## Given problem
Give the listing below as a numbered list, from its first line through the line containing "poster at right?", both included, leaving out blank lines. Leave the pictures out of the answer.

○ ○ ○

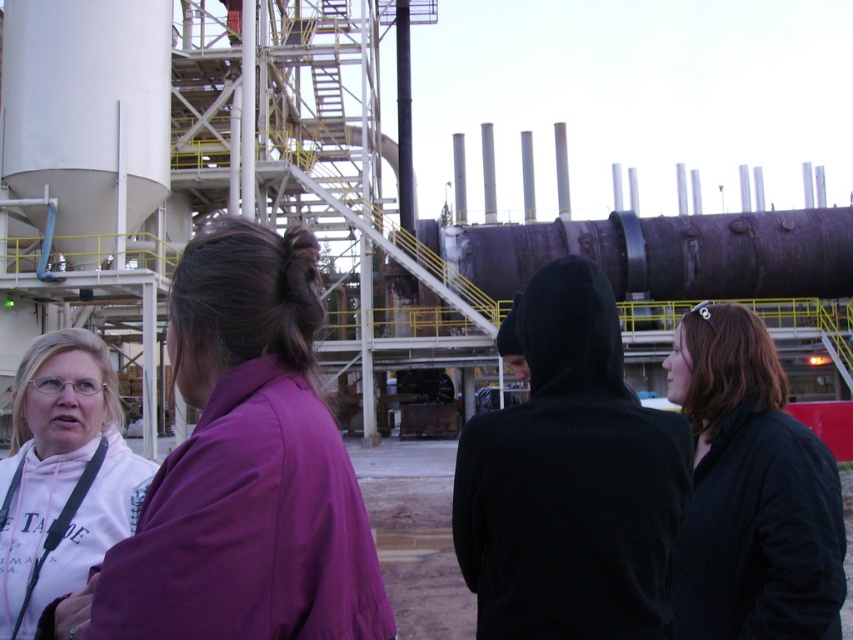
You are a security guard at the industrial facility. You need to identify which person is taller between the purple fabric shirt at left and the white cotton hoodie at lower left. Based on the scene, which one is taller?

The purple fabric shirt at left is taller than the white cotton hoodie at lower left according to the description.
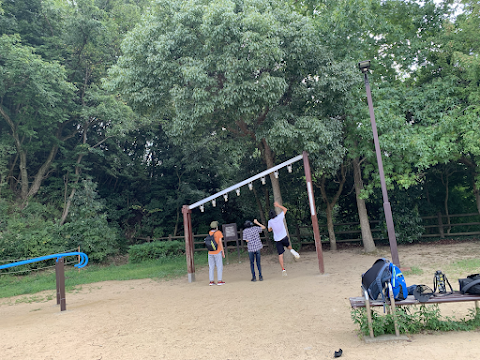
Locate an element on the screen. The width and height of the screenshot is (480, 360). light is located at coordinates (358, 62).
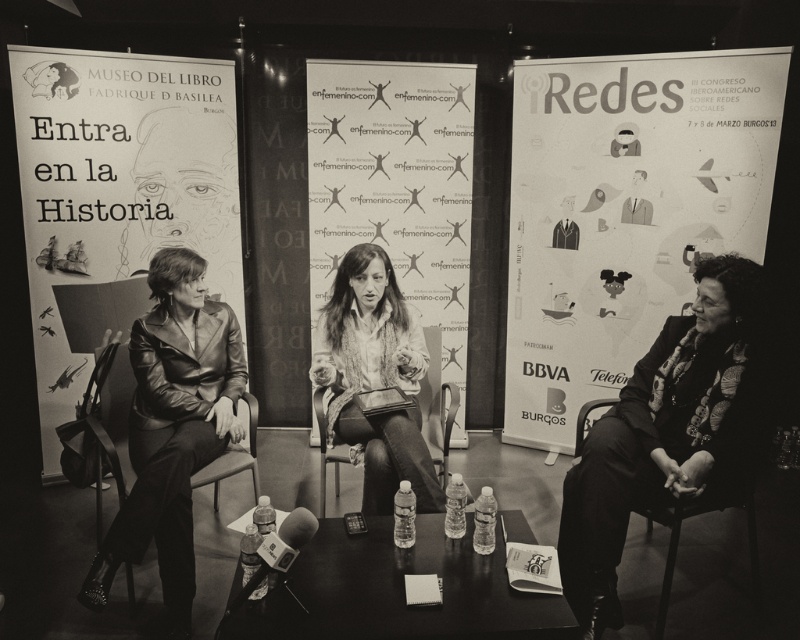
Question: Which object is the closest to the white paper at center?

Choices:
 (A) leather jacket at center
 (B) leather jacket at right
 (C) leather jacket at left
 (D) matte black banner at left

Answer: (D)

Question: Which object is positioned farthest from the matte black banner at left?

Choices:
 (A) leather jacket at center
 (B) matte paper poster at right
 (C) leather jacket at right

Answer: (C)

Question: Can you confirm if matte black banner at left is thinner than leather jacket at right?

Choices:
 (A) no
 (B) yes

Answer: (A)

Question: Considering the real-world distances, which object is farthest from the matte paper poster at right?

Choices:
 (A) leather jacket at center
 (B) matte black banner at left
 (C) white paper at center
 (D) leather jacket at left

Answer: (D)

Question: Considering the relative positions of matte paper poster at right and matte black banner at left in the image provided, where is matte paper poster at right located with respect to matte black banner at left?

Choices:
 (A) below
 (B) above

Answer: (B)

Question: Can you confirm if leather jacket at right is positioned above white paper at center?

Choices:
 (A) yes
 (B) no

Answer: (B)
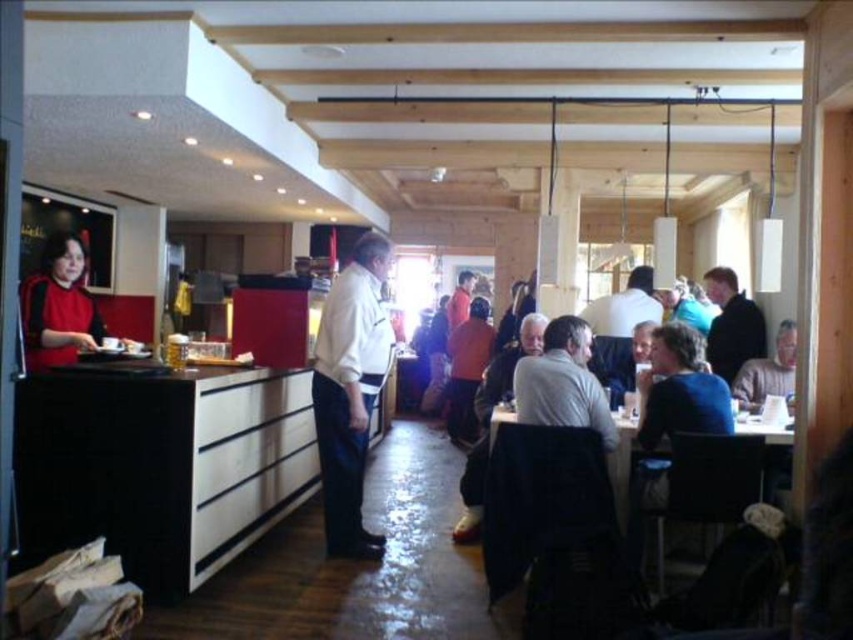
Question: In this image, where is matte red sweater at left located relative to wooden table at center?

Choices:
 (A) above
 (B) below

Answer: (A)

Question: Which object is positioned closest to the gray wool sweater at center?

Choices:
 (A) matte red sweater at left
 (B) white smooth shirt at center

Answer: (B)

Question: Estimate the real-world distances between objects in this image. Which object is farther from the wooden table at center?

Choices:
 (A) matte red sweater at left
 (B) dark brown leather jacket at upper right

Answer: (A)

Question: Can you confirm if white smooth shirt at center is thinner than wooden table at center?

Choices:
 (A) no
 (B) yes

Answer: (A)

Question: Does matte red sweater at left lie behind light brown sweater at center?

Choices:
 (A) yes
 (B) no

Answer: (B)

Question: Which point is farther from the camera taking this photo?

Choices:
 (A) (776, 358)
 (B) (740, 433)
 (C) (758, 323)

Answer: (C)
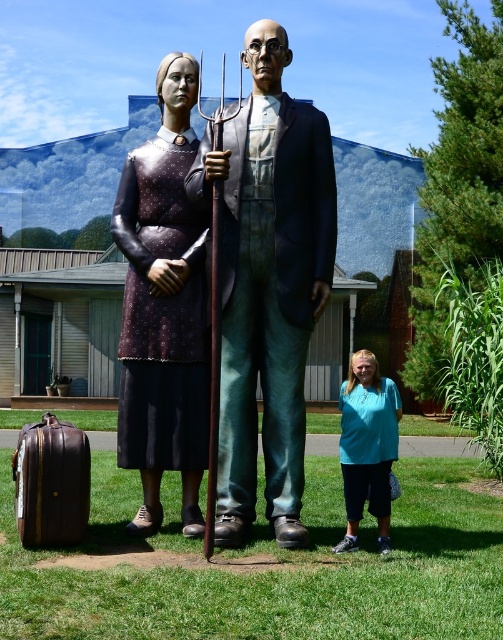
Question: Which point is farther to the camera?

Choices:
 (A) (62, 456)
 (B) (322, 301)
 (C) (342, 452)

Answer: (C)

Question: Does polished bronze statue at center appear over teal fabric shirt at lower right?

Choices:
 (A) no
 (B) yes

Answer: (B)

Question: Is polished bronze statue at center to the left of matte black dress at center from the viewer's perspective?

Choices:
 (A) yes
 (B) no

Answer: (B)

Question: Which point is closer to the camera?

Choices:
 (A) polished bronze statue at center
 (B) brown leather suitcase at lower left

Answer: (B)

Question: Considering the real-world distances, which object is farthest from the matte black dress at center?

Choices:
 (A) brown leather suitcase at lower left
 (B) teal fabric shirt at lower right
 (C) polished bronze statue at center

Answer: (C)

Question: Considering the relative positions of polished bronze statue at center and brown leather suitcase at lower left in the image provided, where is polished bronze statue at center located with respect to brown leather suitcase at lower left?

Choices:
 (A) below
 (B) above

Answer: (B)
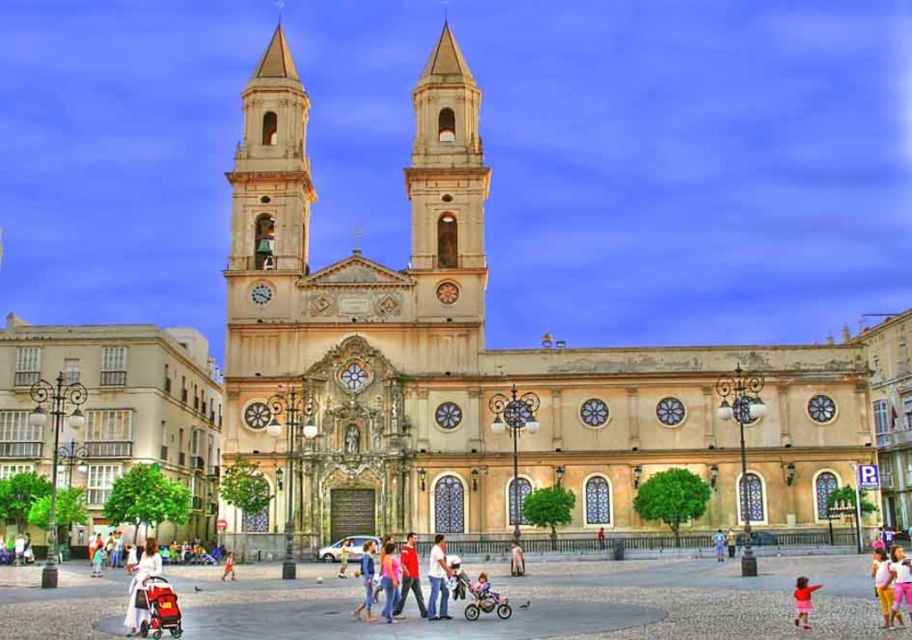
Question: Can you confirm if blue denim jeans at center is positioned below light brown leather jacket at center?

Choices:
 (A) no
 (B) yes

Answer: (A)

Question: Can you confirm if red cotton shirt at center is bigger than white cotton shirt at lower right?

Choices:
 (A) yes
 (B) no

Answer: (B)

Question: Which point is farther from the camera taking this photo?

Choices:
 (A) (148, 544)
 (B) (510, 570)
 (C) (888, 576)
 (D) (793, 595)

Answer: (B)

Question: Which is farther from the blue denim jeans at center?

Choices:
 (A) white cotton shirt at lower right
 (B) pink fabric dress at lower right

Answer: (A)

Question: Among these objects, which one is nearest to the camera?

Choices:
 (A) light blue jeans at center
 (B) white cotton shirt at lower right

Answer: (B)

Question: Is blue denim jeans at center closer to camera compared to pink fabric dress at lower right?

Choices:
 (A) no
 (B) yes

Answer: (A)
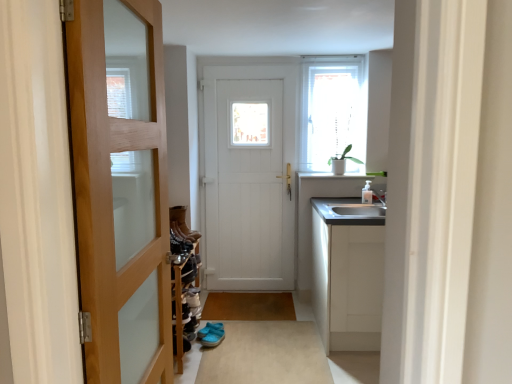
Image resolution: width=512 pixels, height=384 pixels. I want to click on vacant area situated below brown matte mat at center, the second plain ordered from the bottom (from a real-world perspective), so click(255, 300).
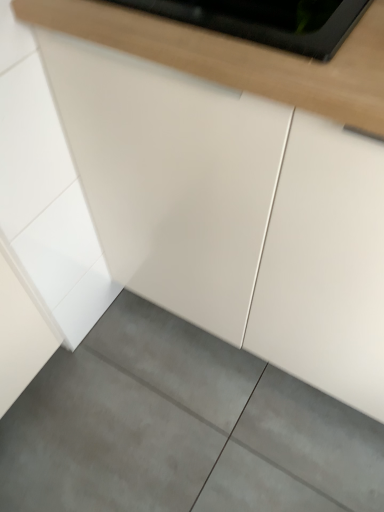
This screenshot has width=384, height=512. Find the location of `white glossy countertop at upper center`. white glossy countertop at upper center is located at coordinates (238, 57).

Measure the distance between point (162, 51) and camera.

The distance of point (162, 51) from camera is 21.65 inches.

The height and width of the screenshot is (512, 384). Describe the element at coordinates (238, 57) in the screenshot. I see `white glossy countertop at upper center` at that location.

What do you see at coordinates (181, 428) in the screenshot? I see `gray concrete floor at lower center` at bounding box center [181, 428].

Locate an element on the screen. gray concrete floor at lower center is located at coordinates (181, 428).

Identify the location of white glossy countertop at upper center. (238, 57).

Considering the positions of objects gray concrete floor at lower center and white glossy countertop at upper center in the image provided, who is more to the right, gray concrete floor at lower center or white glossy countertop at upper center?

From the viewer's perspective, white glossy countertop at upper center appears more on the right side.

Is the position of gray concrete floor at lower center less distant than that of white glossy countertop at upper center?

No, gray concrete floor at lower center is further to the viewer.

Is point (16, 508) closer to camera compared to point (113, 21)?

That is False.

From the image's perspective, is gray concrete floor at lower center above or below white glossy countertop at upper center?

Based on their image positions, gray concrete floor at lower center is located beneath white glossy countertop at upper center.

From a real-world perspective, is gray concrete floor at lower center under white glossy countertop at upper center?

Indeed, from a real-world perspective, gray concrete floor at lower center is positioned beneath white glossy countertop at upper center.

Which of these two, gray concrete floor at lower center or white glossy countertop at upper center, is wider?

gray concrete floor at lower center is wider.

Based on the photo, between gray concrete floor at lower center and white glossy countertop at upper center, which one has less height?

With less height is gray concrete floor at lower center.

Is gray concrete floor at lower center bigger or smaller than white glossy countertop at upper center?

gray concrete floor at lower center is bigger than white glossy countertop at upper center.

Do you think gray concrete floor at lower center is within white glossy countertop at upper center, or outside of it?

gray concrete floor at lower center is located beyond the bounds of white glossy countertop at upper center.

Is the surface of gray concrete floor at lower center in direct contact with white glossy countertop at upper center?

No, gray concrete floor at lower center is not beside white glossy countertop at upper center.

Is gray concrete floor at lower center oriented away from white glossy countertop at upper center?

No, gray concrete floor at lower center is not facing the opposite direction of white glossy countertop at upper center.

Locate an element on the screen. countertop above the gray concrete floor at lower center (from the image's perspective) is located at coordinates (238, 57).

Considering the relative positions of white glossy countertop at upper center and gray concrete floor at lower center in the image provided, is white glossy countertop at upper center to the right of gray concrete floor at lower center from the viewer's perspective?

Yes, white glossy countertop at upper center is to the right of gray concrete floor at lower center.

Is white glossy countertop at upper center closer to the viewer compared to gray concrete floor at lower center?

Yes, white glossy countertop at upper center is closer to the viewer.

Does point (41, 5) come behind point (132, 389)?

That is False.

From the image's perspective, is white glossy countertop at upper center located above or below gray concrete floor at lower center?

white glossy countertop at upper center is situated higher than gray concrete floor at lower center in the image.

From a real-world perspective, is white glossy countertop at upper center under gray concrete floor at lower center?

Incorrect, from a real-world perspective, white glossy countertop at upper center is higher than gray concrete floor at lower center.

In the scene shown: Considering the relative sizes of white glossy countertop at upper center and gray concrete floor at lower center in the image provided, is white glossy countertop at upper center thinner than gray concrete floor at lower center?

Indeed, white glossy countertop at upper center has a lesser width compared to gray concrete floor at lower center.

Considering the sizes of white glossy countertop at upper center and gray concrete floor at lower center in the image, is white glossy countertop at upper center taller or shorter than gray concrete floor at lower center?

In the image, white glossy countertop at upper center appears to be taller than gray concrete floor at lower center.

Which of these two, white glossy countertop at upper center or gray concrete floor at lower center, is bigger?

Bigger between the two is gray concrete floor at lower center.

Is white glossy countertop at upper center surrounding gray concrete floor at lower center?

No, gray concrete floor at lower center is located outside of white glossy countertop at upper center.

Is white glossy countertop at upper center not near gray concrete floor at lower center?

No, white glossy countertop at upper center is not far away from gray concrete floor at lower center.

Is white glossy countertop at upper center facing away from gray concrete floor at lower center?

No, white glossy countertop at upper center's orientation is not away from gray concrete floor at lower center.

Identify the location of countertop on the right of gray concrete floor at lower center. This screenshot has width=384, height=512. (238, 57).

Locate an element on the screen. The width and height of the screenshot is (384, 512). concrete that appears below the white glossy countertop at upper center (from the image's perspective) is located at coordinates (181, 428).

Where is `countertop that is on the right side of gray concrete floor at lower center`? countertop that is on the right side of gray concrete floor at lower center is located at coordinates (238, 57).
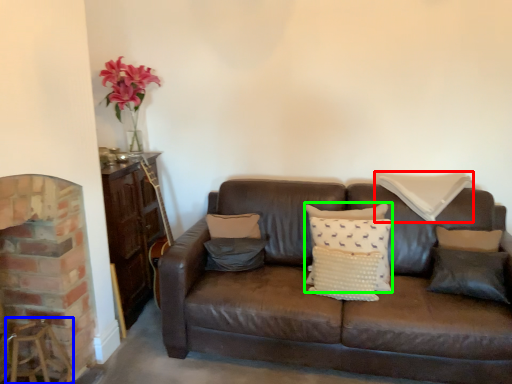
Question: Which object is the closest to the pillow (highlighted by a red box)? Choose among these: bar stool (highlighted by a blue box) or pillow (highlighted by a green box).

Choices:
 (A) bar stool
 (B) pillow

Answer: (B)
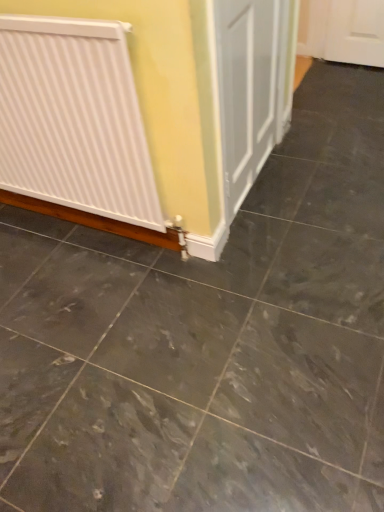
This screenshot has width=384, height=512. I want to click on free space in front of white ribbed radiator at left, so click(98, 331).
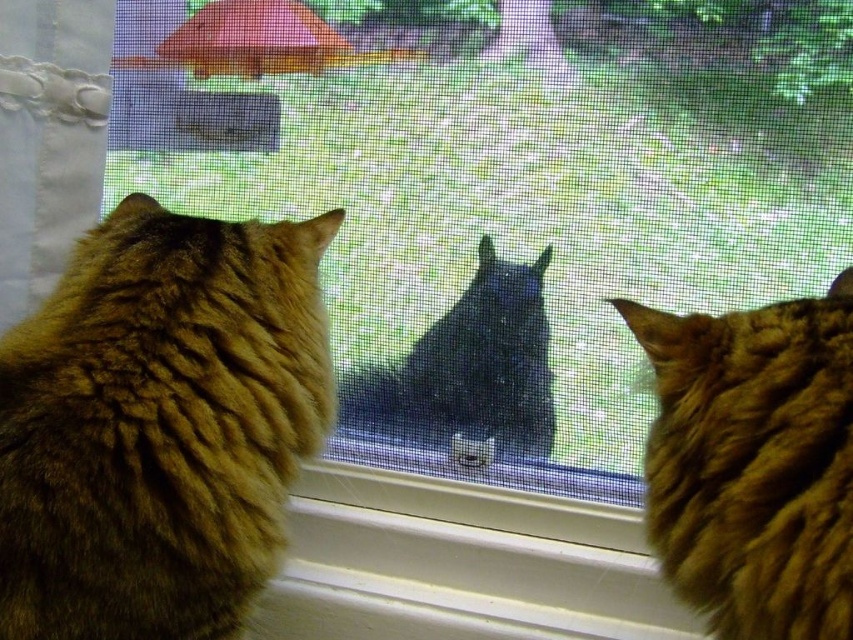
You are a cat owner who wants to feed both the fuzzy brown cat at right and the black fur cat at center. Since the window is closed, you need to place the food on the windowsill so they can eat through the screen. The food bowl you have is 15 cm in diameter. Which cat can comfortably eat from the bowl without the other interfering?

The fuzzy brown cat at right is larger compared to the black fur cat at center. Since the fuzzy brown cat at right is bigger, it might dominate the space, making it difficult for the smaller black fur cat at center to eat comfortably. Therefore, the black fur cat at center would need a separate bowl to avoid conflict.

You are a photographer trying to capture a clear photo of both the fuzzy brown cat at right and the black fur cat at center through the window screen. Considering their positions, which cat will appear larger in your photo?

The fuzzy brown cat at right will appear larger in the photo because it is closer to the viewer than the black fur cat at center.

You are trying to determine which cat is wider based on their positions in the image. The fuzzy brown cat at right and the black fur cat at center are both visible. Which one has a greater width?

The black fur cat at center has a greater width than the fuzzy brown cat at right because the fuzzy brown cat at right is narrower.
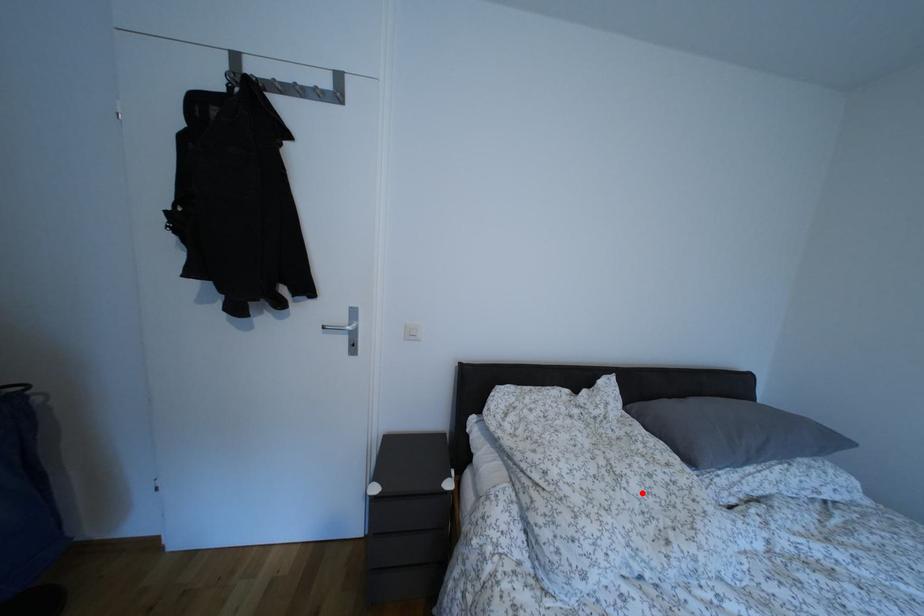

○ ○ ○

## Response to this exercise
1. You are a security guard at the industrial facility. You need to identify which person is taller between the purple fabric shirt at left and the white cotton hoodie at lower left. Based on the scene, which one is taller?
2. The purple fabric shirt at left is taller than the white cotton hoodie at lower left according to the description.
3. Locate an element on the screen. The width and height of the screenshot is (480, 360). light is located at coordinates (358, 62).
4. Question: Which object is the closest to the white paper at center?
5. Choices:
6.  (A) leather jacket at center
7.  (B) leather jacket at right
8.  (C) leather jacket at left
9.  (D) matte black banner at left
10. Answer: (D)
11. Question: Which object is positioned farthest from the matte black banner at left?
12. Choices:
13.  (A) leather jacket at center
14.  (B) matte paper poster at right
15.  (C) leather jacket at right
16. Answer: (C)
17. Question: Can you confirm if matte black banner at left is thinner than leather jacket at right?
18. Choices:
19.  (A) no
20.  (B) yes
21. Answer: (A)
22. Question: Considering the real-world distances, which object is farthest from the matte paper poster at right?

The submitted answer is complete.